↓

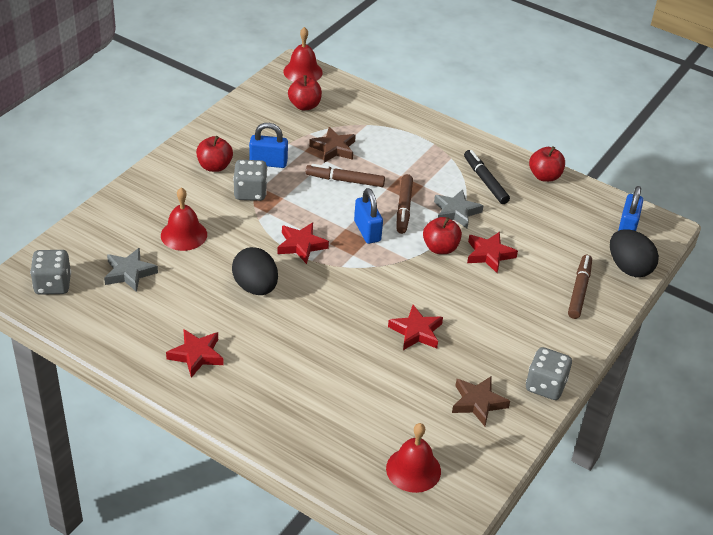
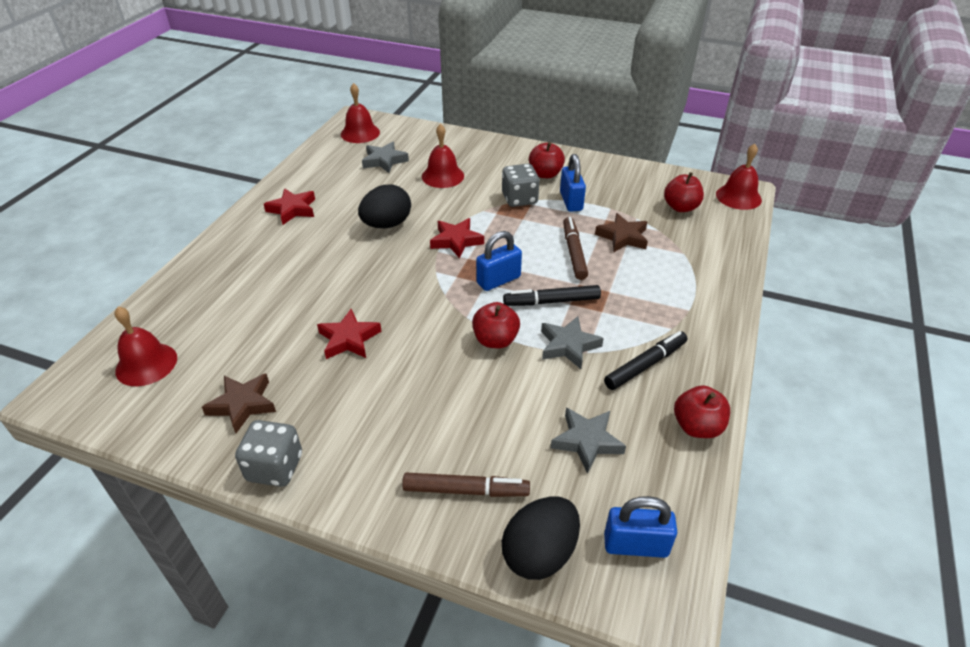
camera: 80 degrees right, 0 degrees up
(53, 285) = (360, 133): grey dice -> red bell
(404, 208) = (551, 301): brown marker -> black marker
(489, 254) = (502, 385): red star -> none
(548, 226) = (587, 441): none -> grey star

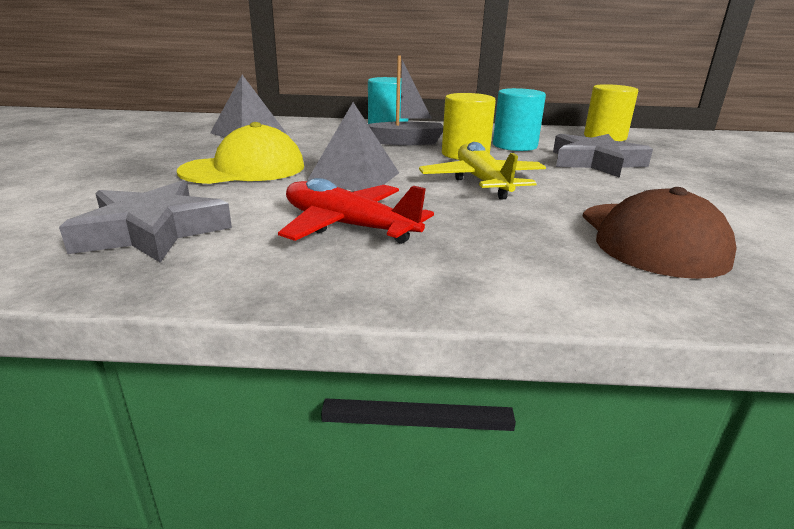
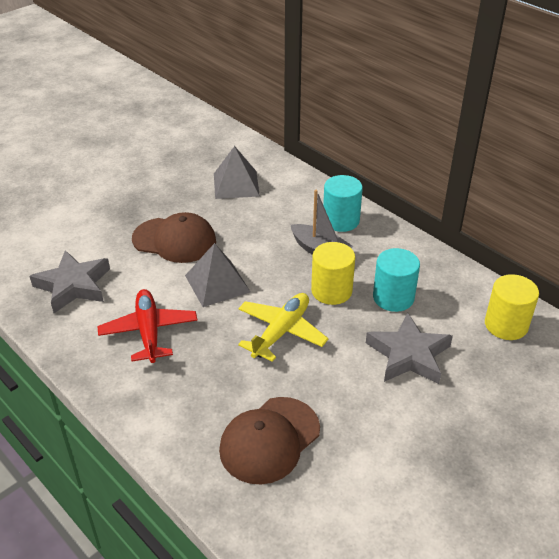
camera: 45 degrees right, 15 degrees up
(244, 169) = (174, 240): yellow cap -> brown cap

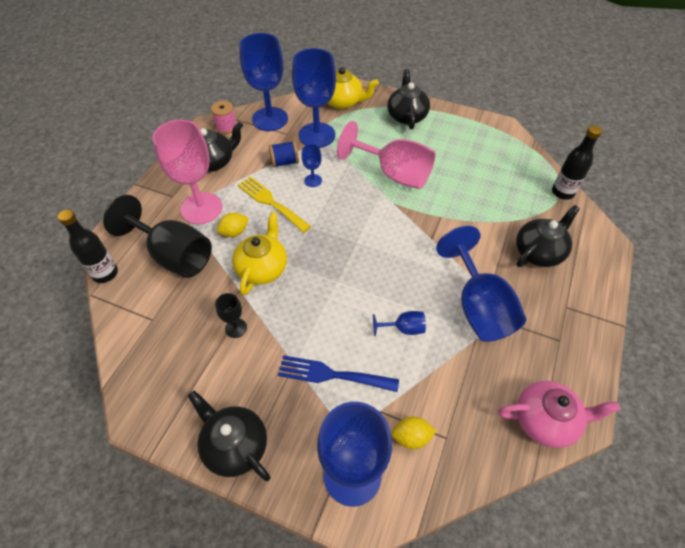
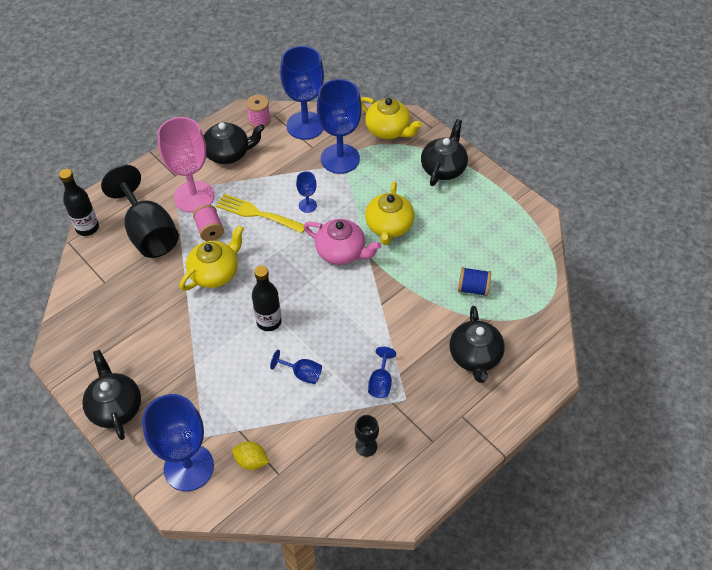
camera: 25 degrees right, 0 degrees up
(234, 232) = (210, 230): yellow lemon -> pink spool
(236, 328) = (165, 316): black goblet -> black goblet (366, 446)
(271, 202) = (257, 213): yellow fork -> yellow fork turned 45 degrees counterclockwise
(284, 162) = (292, 177): blue spool -> blue spool (473, 288)
(332, 375) = (219, 386): blue fork -> none
(394, 174) = (389, 226): pink goblet -> yellow teapot
(478, 307) = (380, 382): blue goblet -> blue goblet, size x0.45
(539, 252) = (475, 356): black teapot -> black teapot turned 105 degrees clockwise
(545, 420) = (370, 498): pink teapot -> pink teapot (341, 252)
(562, 192) = (546, 308): black bottle -> black bottle (269, 321)

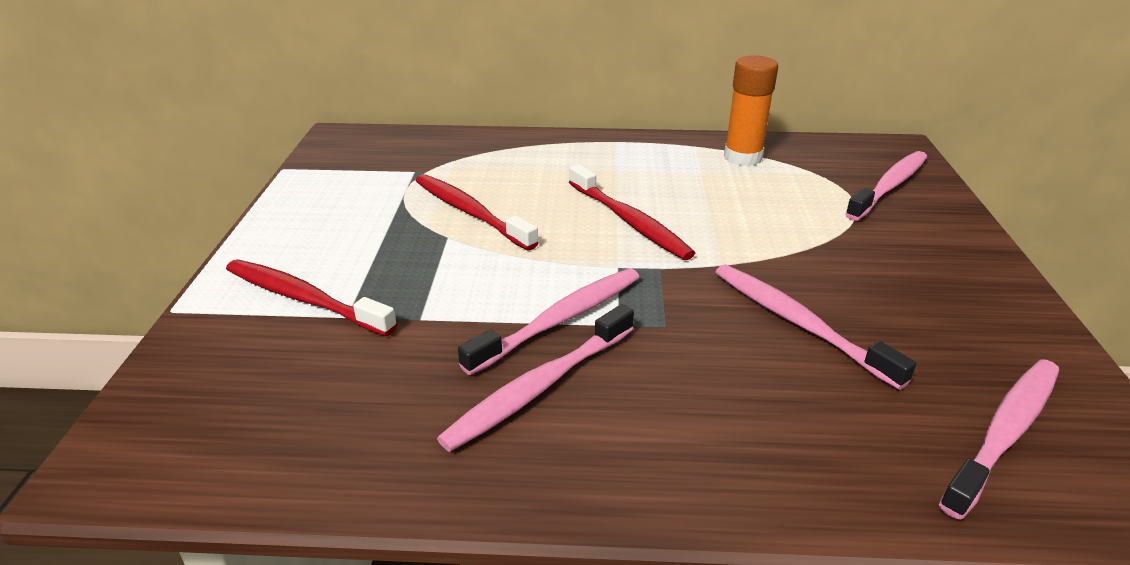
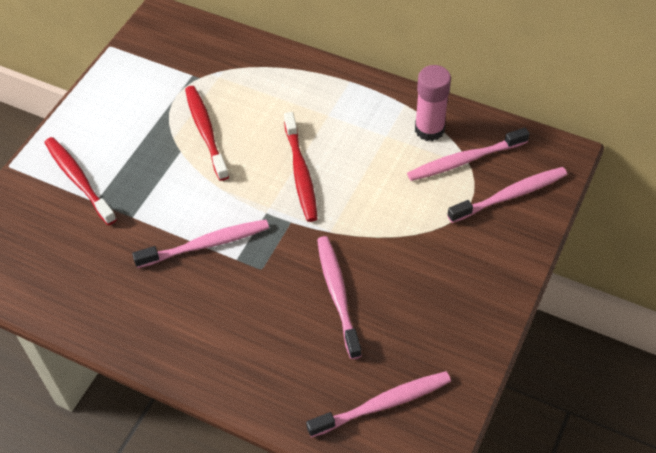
camera: 25 degrees right, 20 degrees up
(539, 387) = (168, 288): pink toothbrush -> pink toothbrush (464, 160)
(742, 157) = (429, 129): orange glue stick -> pink glue stick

↑

**EXERCISE INSTRUCTIONS:**
Starting at the line that contains "(539, 387) = (168, 288): pink", print every line through the last one of the records, exactly and with nothing else.

**RESPONSE AREA:**
(539, 387) = (168, 288): pink toothbrush -> pink toothbrush (464, 160)
(742, 157) = (429, 129): orange glue stick -> pink glue stick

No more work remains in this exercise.